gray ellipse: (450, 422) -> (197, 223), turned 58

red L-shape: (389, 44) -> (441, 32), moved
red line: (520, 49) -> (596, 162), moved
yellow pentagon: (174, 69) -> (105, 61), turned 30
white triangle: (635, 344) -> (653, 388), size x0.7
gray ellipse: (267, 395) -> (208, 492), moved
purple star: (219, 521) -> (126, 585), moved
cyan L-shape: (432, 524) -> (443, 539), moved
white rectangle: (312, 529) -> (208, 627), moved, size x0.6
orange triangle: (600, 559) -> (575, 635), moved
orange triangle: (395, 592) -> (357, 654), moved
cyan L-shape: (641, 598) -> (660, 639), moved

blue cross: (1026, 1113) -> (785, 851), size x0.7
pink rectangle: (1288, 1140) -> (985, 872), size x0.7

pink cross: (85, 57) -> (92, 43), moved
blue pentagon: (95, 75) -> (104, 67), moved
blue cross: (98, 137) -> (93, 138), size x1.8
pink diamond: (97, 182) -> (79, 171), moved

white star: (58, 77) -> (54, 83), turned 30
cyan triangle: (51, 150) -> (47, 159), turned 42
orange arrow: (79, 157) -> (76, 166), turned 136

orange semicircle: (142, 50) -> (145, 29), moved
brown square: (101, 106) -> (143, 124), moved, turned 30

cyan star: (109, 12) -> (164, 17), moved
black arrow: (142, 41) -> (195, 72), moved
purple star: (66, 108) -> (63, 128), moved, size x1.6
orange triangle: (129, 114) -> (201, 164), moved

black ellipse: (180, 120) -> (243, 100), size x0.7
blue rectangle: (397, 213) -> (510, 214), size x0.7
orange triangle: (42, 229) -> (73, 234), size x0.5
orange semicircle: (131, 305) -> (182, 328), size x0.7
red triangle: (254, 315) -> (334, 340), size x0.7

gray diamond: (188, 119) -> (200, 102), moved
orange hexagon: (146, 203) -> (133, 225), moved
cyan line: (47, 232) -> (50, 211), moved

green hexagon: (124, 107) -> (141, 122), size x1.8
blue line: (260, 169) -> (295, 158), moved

TASK REQUIREMENTS:
Output each entry once again, exactly as shown above.

RESULT:
gray ellipse: (450, 422) -> (197, 223), turned 58

red L-shape: (389, 44) -> (441, 32), moved
red line: (520, 49) -> (596, 162), moved
yellow pentagon: (174, 69) -> (105, 61), turned 30
white triangle: (635, 344) -> (653, 388), size x0.7
gray ellipse: (267, 395) -> (208, 492), moved
purple star: (219, 521) -> (126, 585), moved
cyan L-shape: (432, 524) -> (443, 539), moved
white rectangle: (312, 529) -> (208, 627), moved, size x0.6
orange triangle: (600, 559) -> (575, 635), moved
orange triangle: (395, 592) -> (357, 654), moved
cyan L-shape: (641, 598) -> (660, 639), moved

blue cross: (1026, 1113) -> (785, 851), size x0.7
pink rectangle: (1288, 1140) -> (985, 872), size x0.7

pink cross: (85, 57) -> (92, 43), moved
blue pentagon: (95, 75) -> (104, 67), moved
blue cross: (98, 137) -> (93, 138), size x1.8
pink diamond: (97, 182) -> (79, 171), moved

white star: (58, 77) -> (54, 83), turned 30
cyan triangle: (51, 150) -> (47, 159), turned 42
orange arrow: (79, 157) -> (76, 166), turned 136

orange semicircle: (142, 50) -> (145, 29), moved
brown square: (101, 106) -> (143, 124), moved, turned 30

cyan star: (109, 12) -> (164, 17), moved
black arrow: (142, 41) -> (195, 72), moved
purple star: (66, 108) -> (63, 128), moved, size x1.6
orange triangle: (129, 114) -> (201, 164), moved

black ellipse: (180, 120) -> (243, 100), size x0.7
blue rectangle: (397, 213) -> (510, 214), size x0.7
orange triangle: (42, 229) -> (73, 234), size x0.5
orange semicircle: (131, 305) -> (182, 328), size x0.7
red triangle: (254, 315) -> (334, 340), size x0.7

gray diamond: (188, 119) -> (200, 102), moved
orange hexagon: (146, 203) -> (133, 225), moved
cyan line: (47, 232) -> (50, 211), moved

green hexagon: (124, 107) -> (141, 122), size x1.8
blue line: (260, 169) -> (295, 158), moved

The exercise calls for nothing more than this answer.